[Opening Data for processing section]

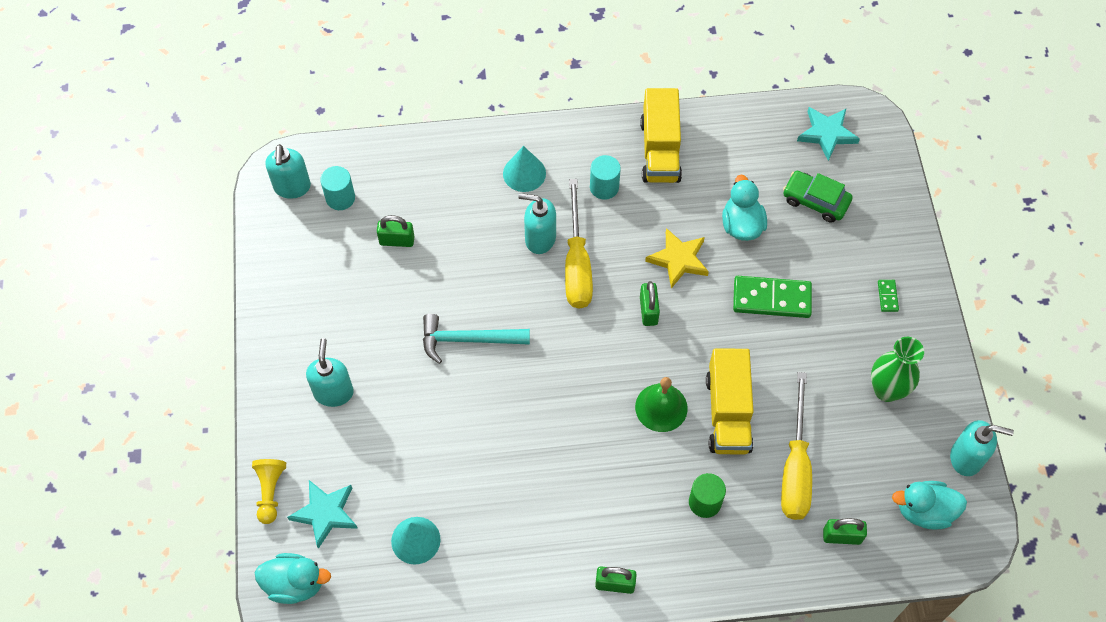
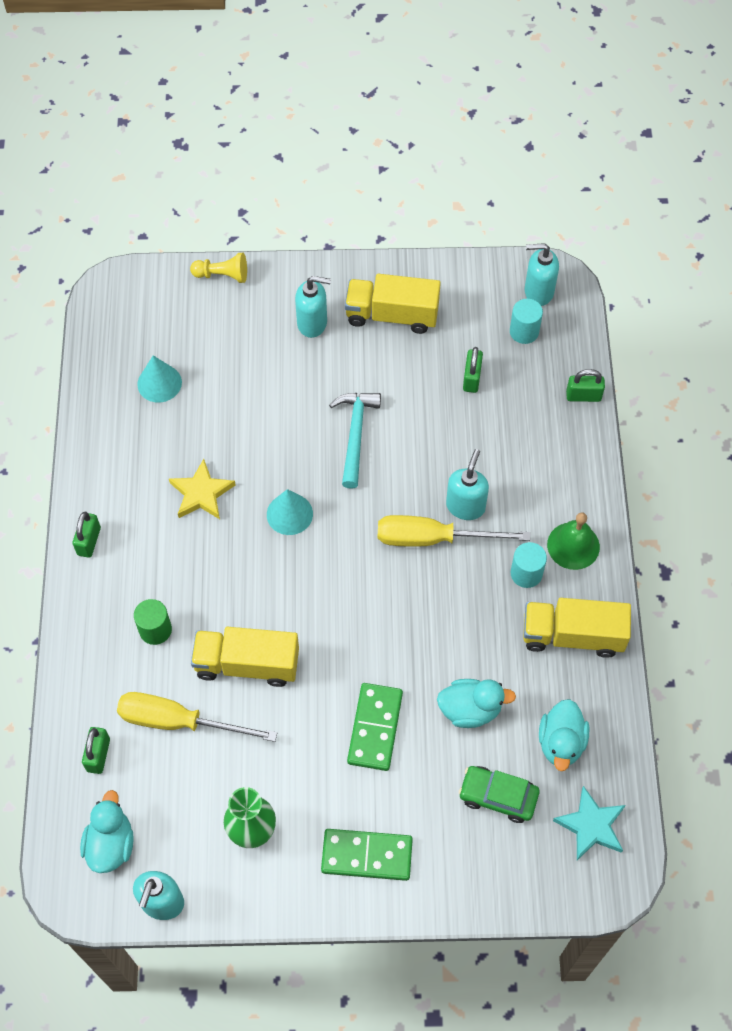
camera: 95 degrees right, 0 degrees up
(295, 584) = (136, 293): turquoise duck -> turquoise duck (561, 742)
(322, 317) = (392, 315): none -> yellow truck
(325, 513) = (196, 315): turquoise star -> none
(524, 173) = (547, 497): turquoise cone -> turquoise cone (289, 514)
(648, 311) = (372, 601): green padlock -> green padlock (583, 396)
(661, 407) = (261, 601): green bell -> green bell (573, 545)
(678, 259) = (431, 638): yellow star -> yellow star (201, 493)
(815, 201) = (498, 796): green car -> green car turned 105 degrees counterclockwise
(887, 296) = (367, 855): green domino -> green domino, size x2.21

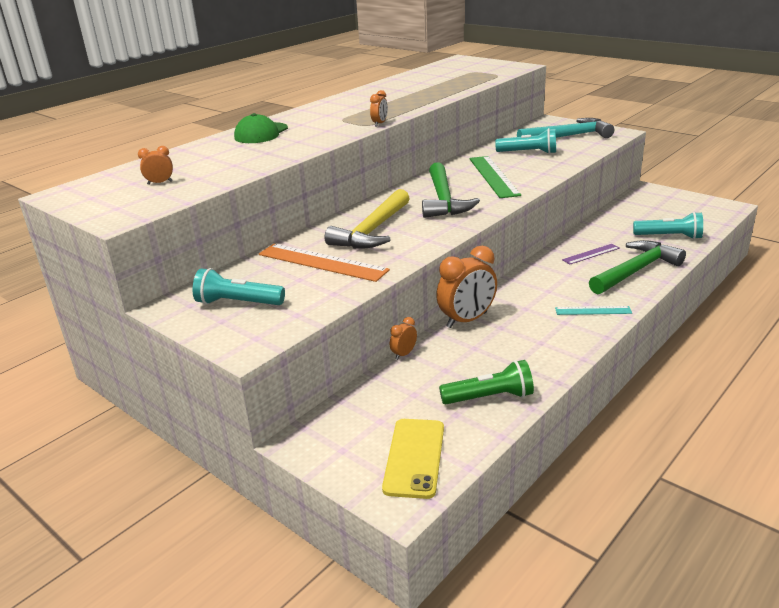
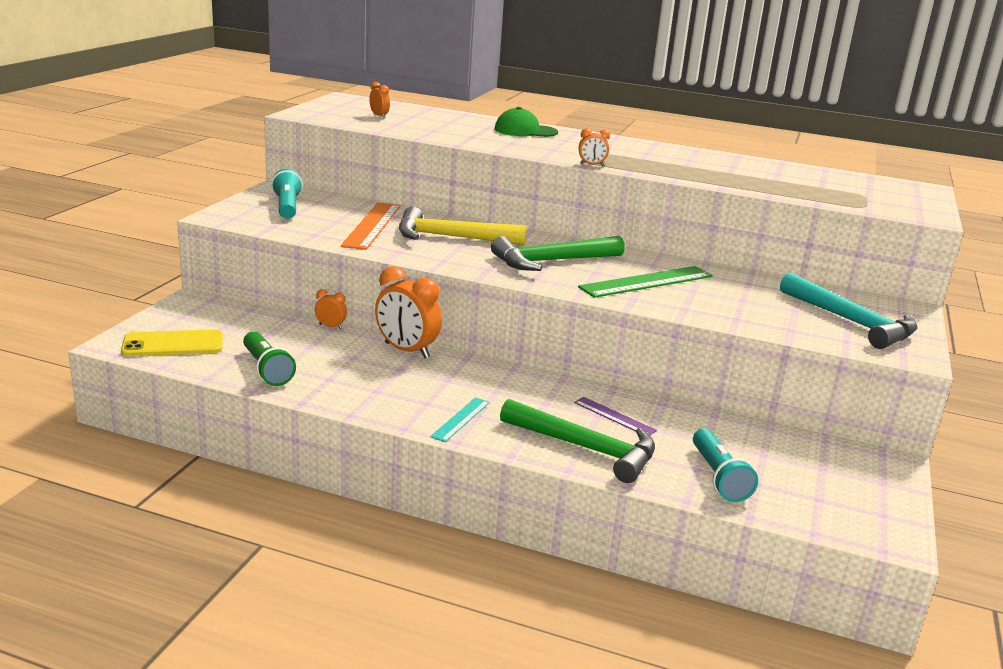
camera: 65 degrees right, 5 degrees down
(528, 153) = (752, 298): turquoise flashlight -> none
(593, 310) = (461, 419): turquoise ruler -> turquoise ruler turned 45 degrees clockwise

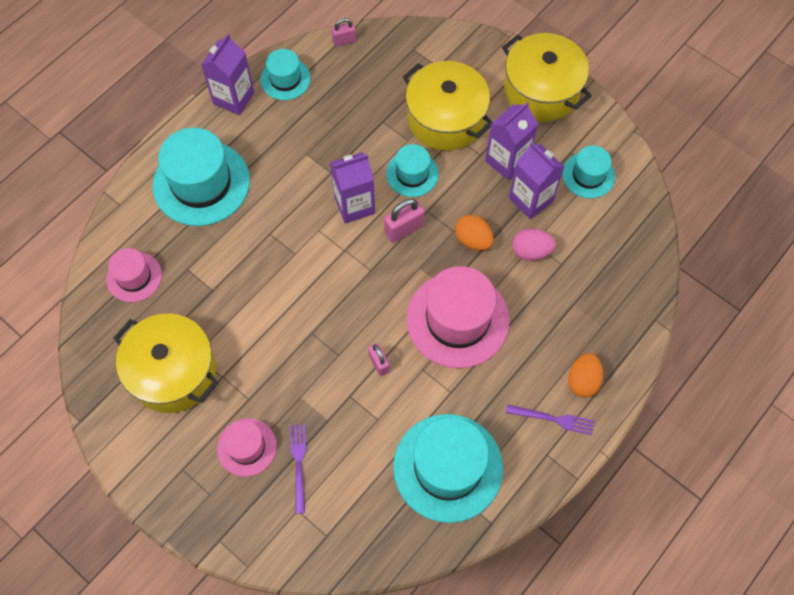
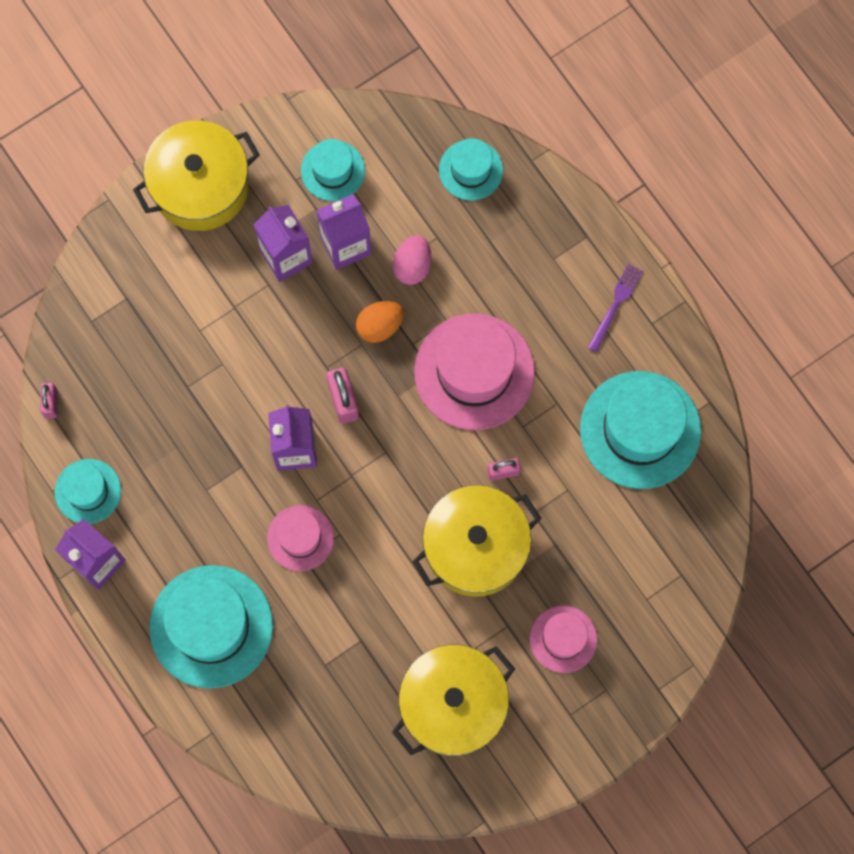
camera: 75 degrees left, 10 degrees up
(134, 277) = (318, 730): pink hat -> pink hat (300, 538)
(299, 465) = (597, 586): purple fork -> none
(412, 174) = (272, 371): turquoise hat -> turquoise hat (471, 170)
(445, 119) = (206, 310): yellow pot -> yellow pot (475, 547)
(583, 381) = (581, 260): orange egg -> none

[Closing Data for processing section]

| Exercise instructions |
Give only the lines from the one holding "(524, 173) = (547, 497): turquoise" through the one holding "(887, 296) = (367, 855): green", each restated exactly as it appears above.

| Output for this task |
(524, 173) = (547, 497): turquoise cone -> turquoise cone (289, 514)
(648, 311) = (372, 601): green padlock -> green padlock (583, 396)
(661, 407) = (261, 601): green bell -> green bell (573, 545)
(678, 259) = (431, 638): yellow star -> yellow star (201, 493)
(815, 201) = (498, 796): green car -> green car turned 105 degrees counterclockwise
(887, 296) = (367, 855): green domino -> green domino, size x2.21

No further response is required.